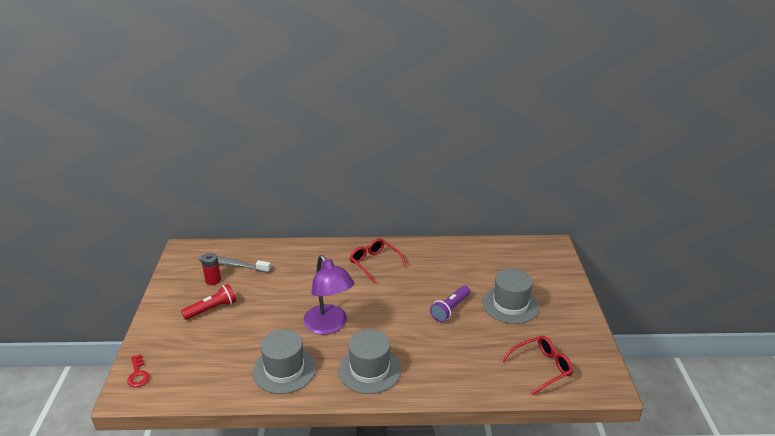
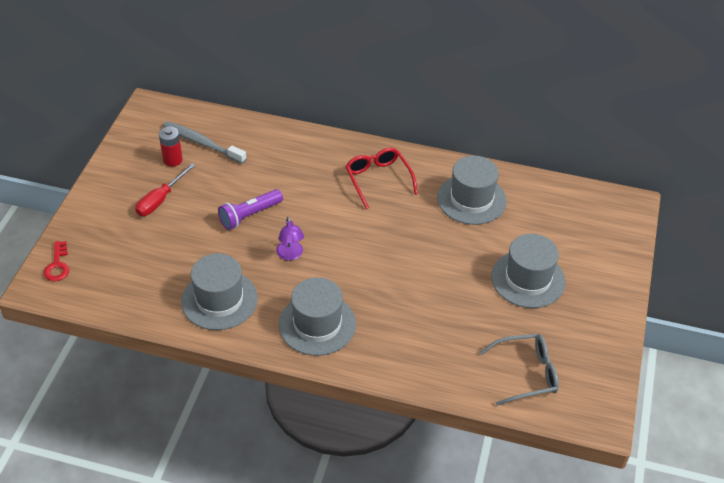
camera: 15 degrees right, 15 degrees up
(212, 309) = (160, 200): red flashlight -> red screwdriver
(329, 326) = (290, 255): purple lamp -> purple lamp, size x0.49
(446, 263) = (471, 199): none -> grey hat
(450, 309) = (448, 267): purple flashlight -> purple flashlight (250, 215)
(542, 368) = (526, 373): red glasses -> grey glasses

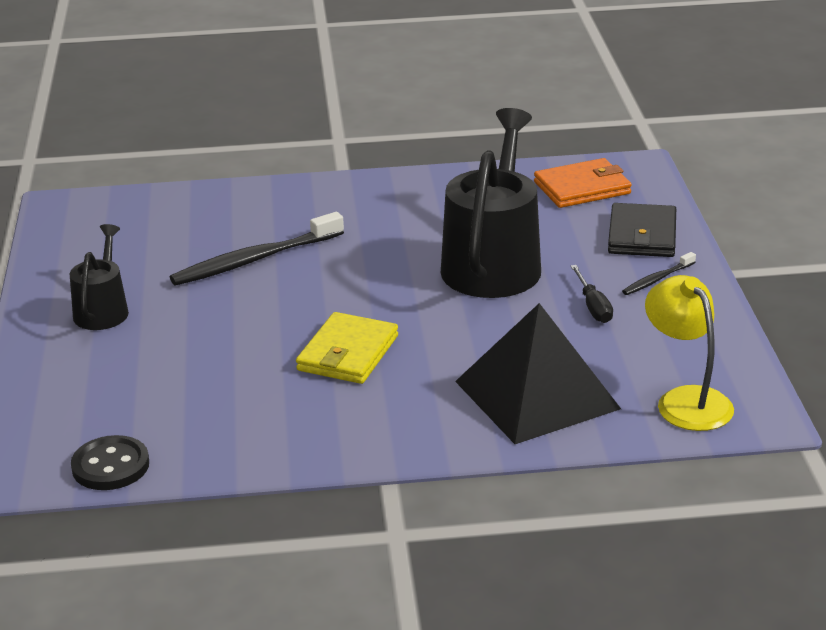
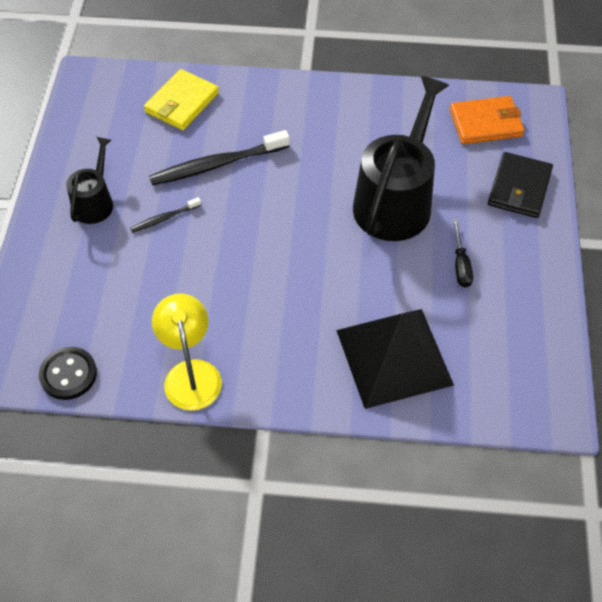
camera: 10 degrees right, 25 degrees up
(347, 353) = (263, 283): yellow wallet -> yellow wallet (182, 102)
(657, 279) = (518, 242): black toothbrush -> black toothbrush (164, 218)
(686, 400) = (506, 385): yellow lamp -> yellow lamp (191, 373)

**WORK REQUEST**
You are asked to output the records precisely as they appear, minus any pictures.

**EXERCISE OUTPUT**
camera: 15 degrees right, 15 degrees up
(212, 309) = (160, 200): red flashlight -> red screwdriver
(329, 326) = (290, 255): purple lamp -> purple lamp, size x0.49
(446, 263) = (471, 199): none -> grey hat
(450, 309) = (448, 267): purple flashlight -> purple flashlight (250, 215)
(542, 368) = (526, 373): red glasses -> grey glasses

camera: 10 degrees right, 25 degrees up
(347, 353) = (263, 283): yellow wallet -> yellow wallet (182, 102)
(657, 279) = (518, 242): black toothbrush -> black toothbrush (164, 218)
(686, 400) = (506, 385): yellow lamp -> yellow lamp (191, 373)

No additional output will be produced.